Return all lines of the listing below that carry the word "moved".

DATA EXTRACT.
__________________________________________________
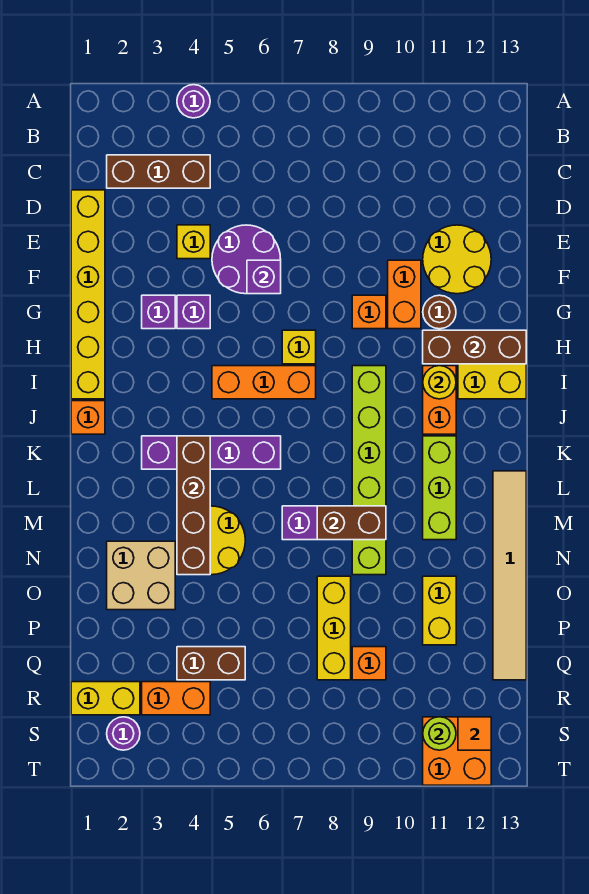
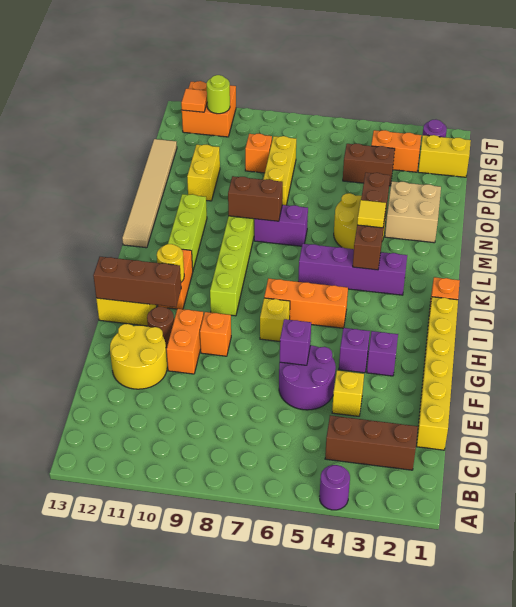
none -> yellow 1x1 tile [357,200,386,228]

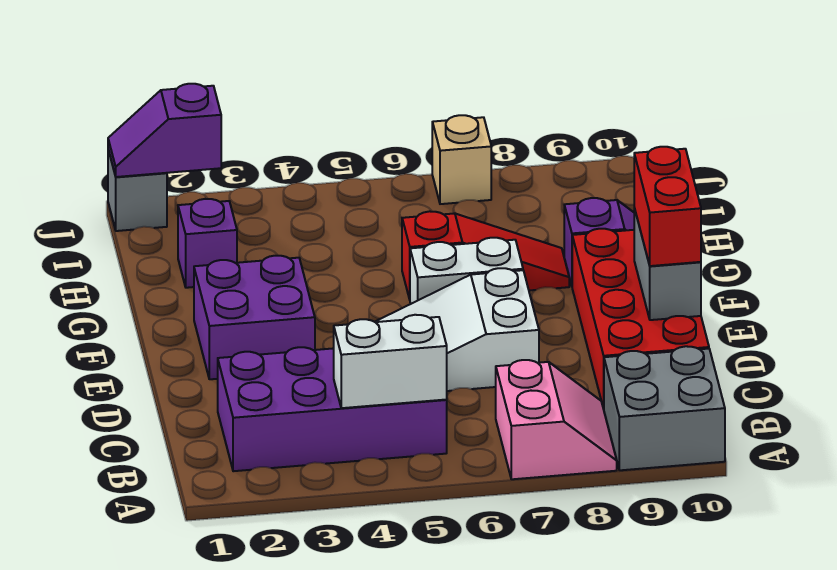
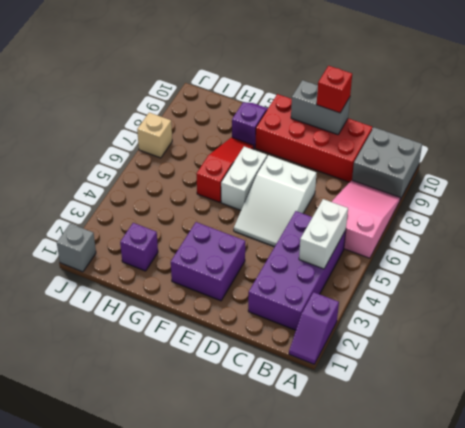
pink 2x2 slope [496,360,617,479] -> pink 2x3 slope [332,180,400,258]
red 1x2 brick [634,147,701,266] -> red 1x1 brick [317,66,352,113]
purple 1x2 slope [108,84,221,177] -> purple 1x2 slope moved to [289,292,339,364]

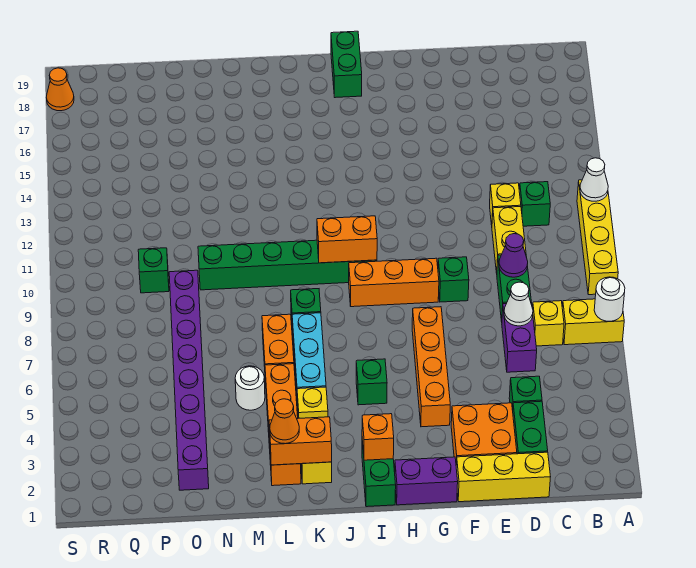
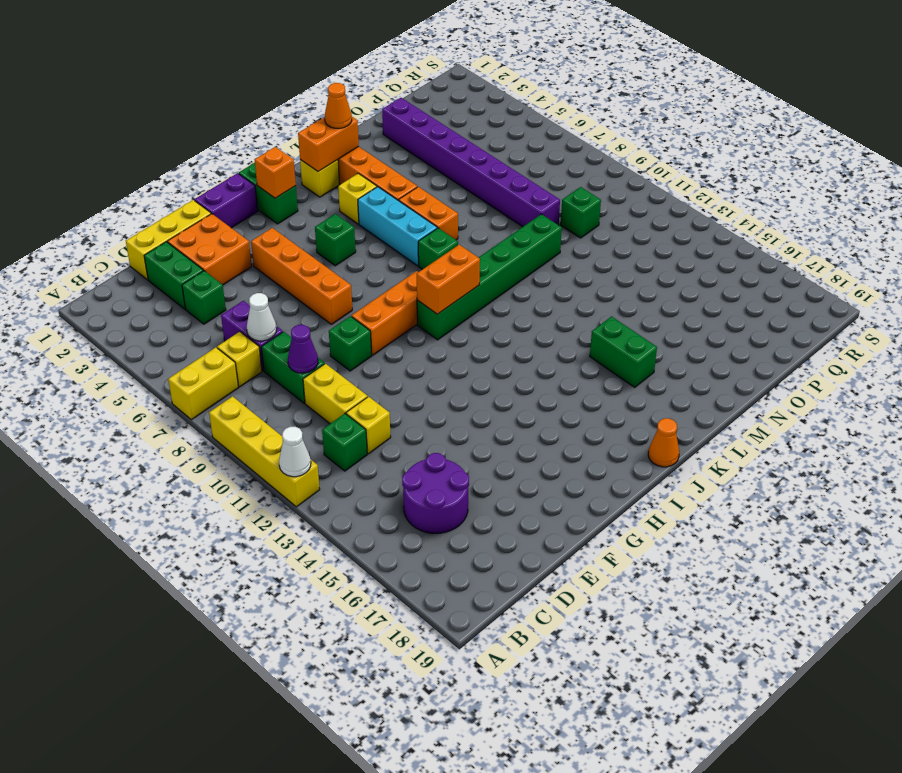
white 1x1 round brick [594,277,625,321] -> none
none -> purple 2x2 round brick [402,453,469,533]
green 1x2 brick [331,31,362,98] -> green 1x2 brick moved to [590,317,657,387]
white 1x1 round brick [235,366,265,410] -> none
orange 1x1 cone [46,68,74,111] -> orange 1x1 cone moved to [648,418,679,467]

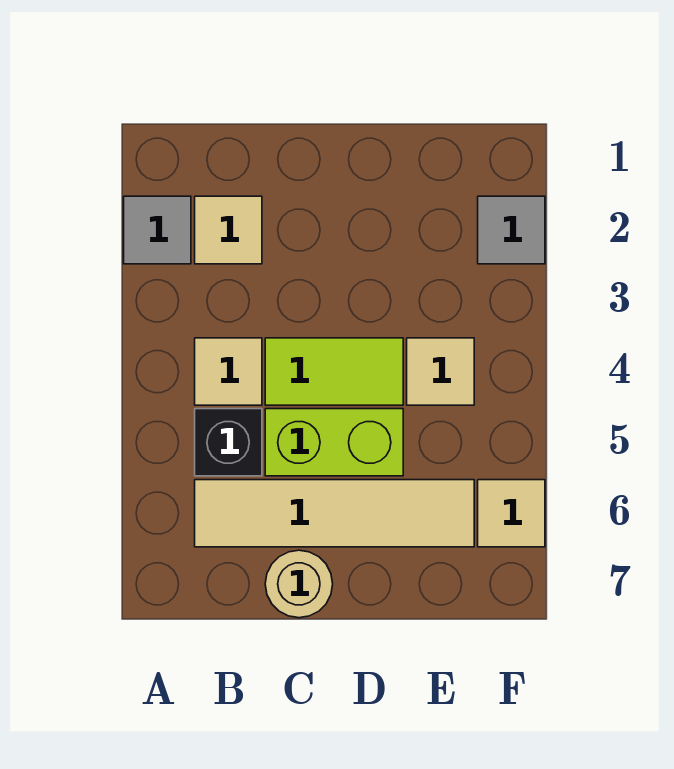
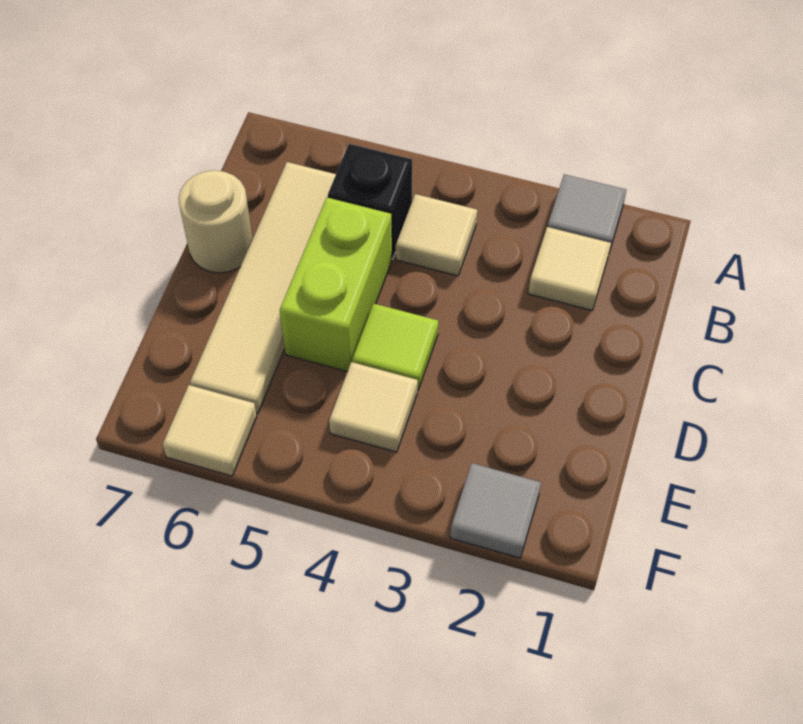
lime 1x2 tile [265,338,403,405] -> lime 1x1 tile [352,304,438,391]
__________________________________________________
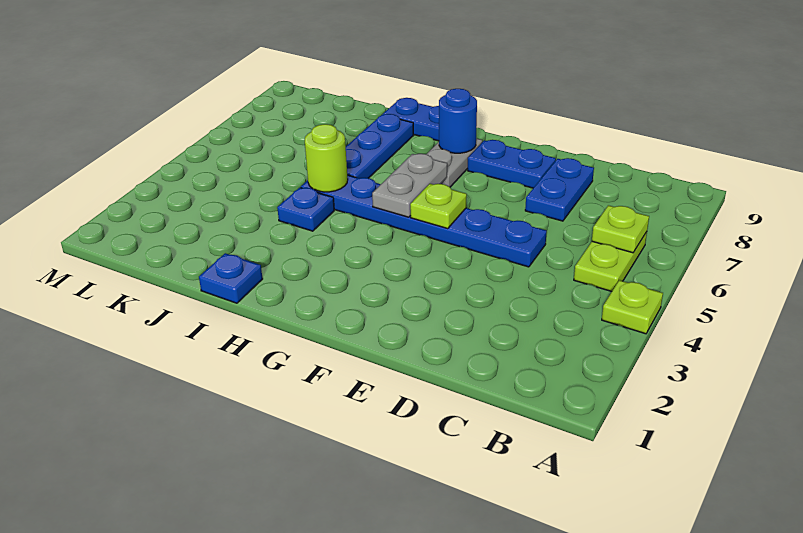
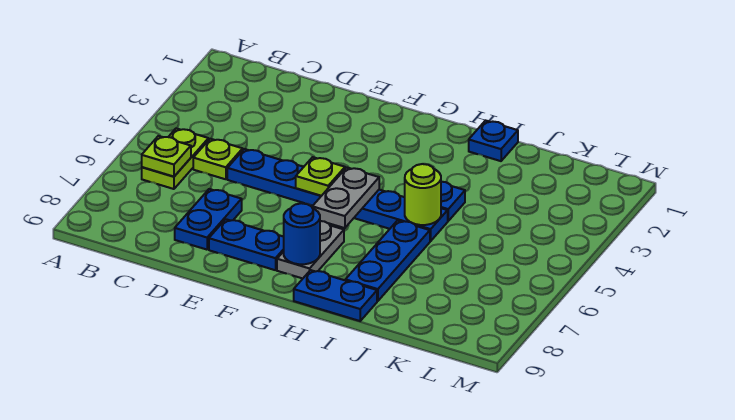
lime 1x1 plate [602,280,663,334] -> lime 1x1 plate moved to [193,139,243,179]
__________________________________________________
RESPONSE TO THE TASK.
purple 1x2 slope [108,84,221,177] -> purple 1x2 slope moved to [289,292,339,364]
green 1x2 brick [331,31,362,98] -> green 1x2 brick moved to [590,317,657,387]
orange 1x1 cone [46,68,74,111] -> orange 1x1 cone moved to [648,418,679,467]
lime 1x1 plate [602,280,663,334] -> lime 1x1 plate moved to [193,139,243,179]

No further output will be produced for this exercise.